_About this exercise_.
Identify all lines in the listing that include the word "orange", and copy them out.

_Supplied information_.

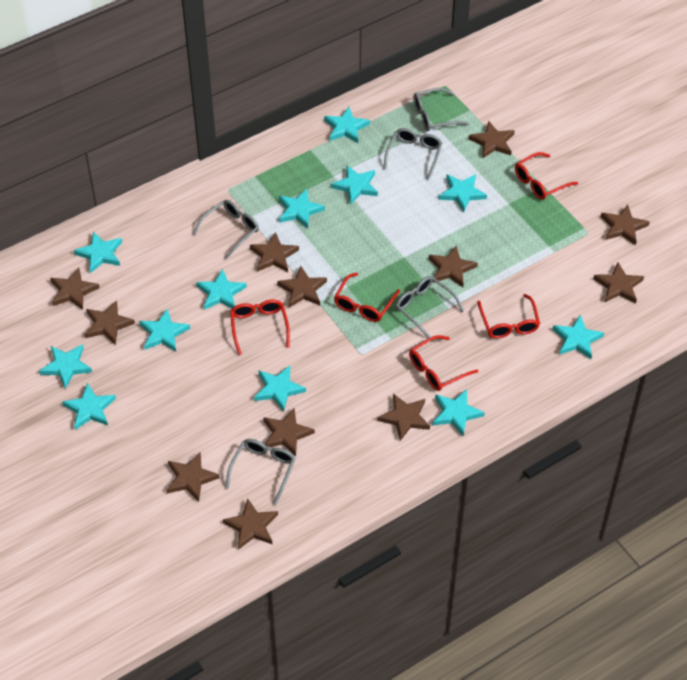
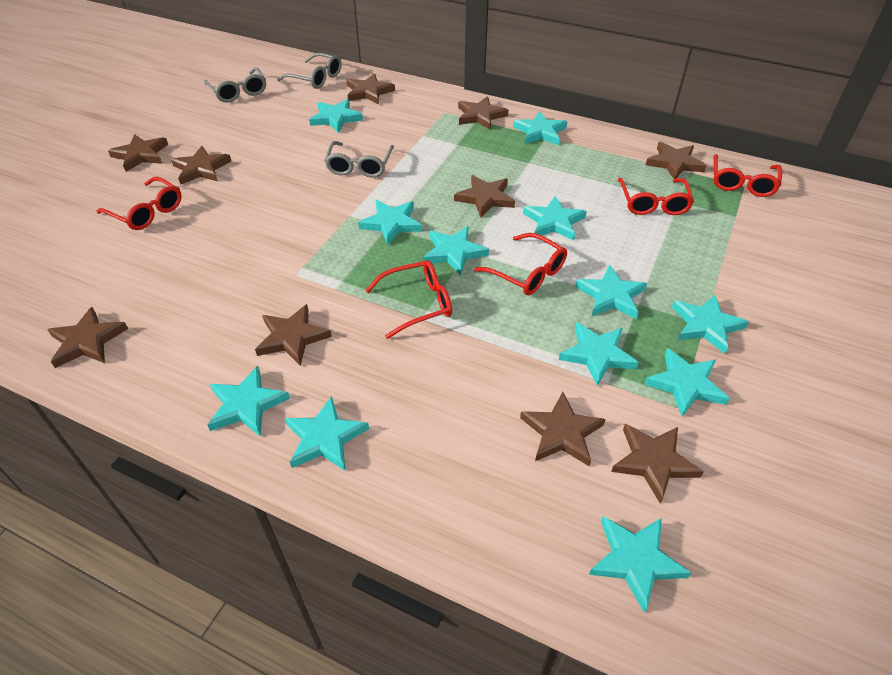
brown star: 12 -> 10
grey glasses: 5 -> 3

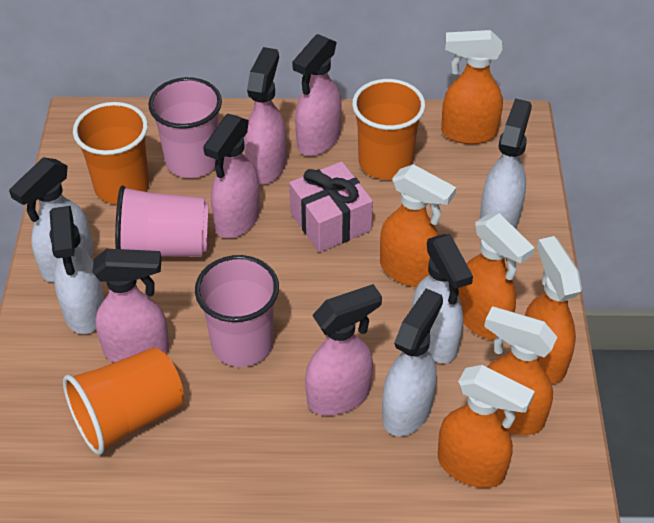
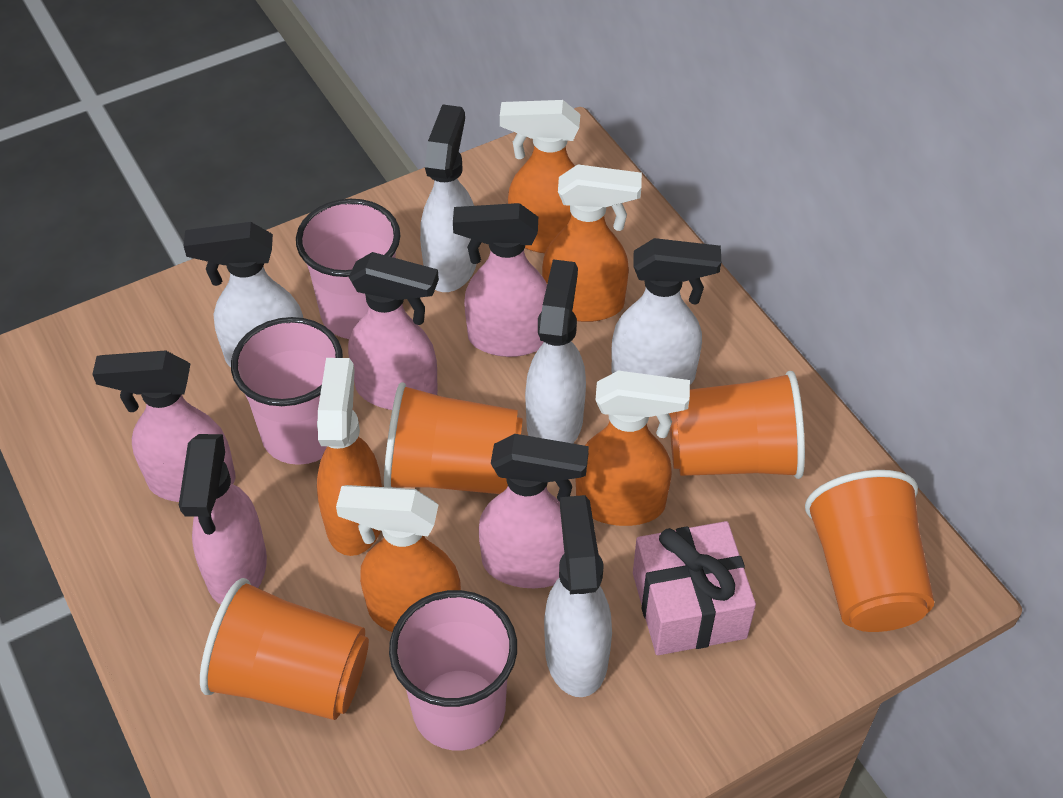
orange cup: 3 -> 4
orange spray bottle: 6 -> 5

_The completed task_.
orange cup: 3 -> 4
orange spray bottle: 6 -> 5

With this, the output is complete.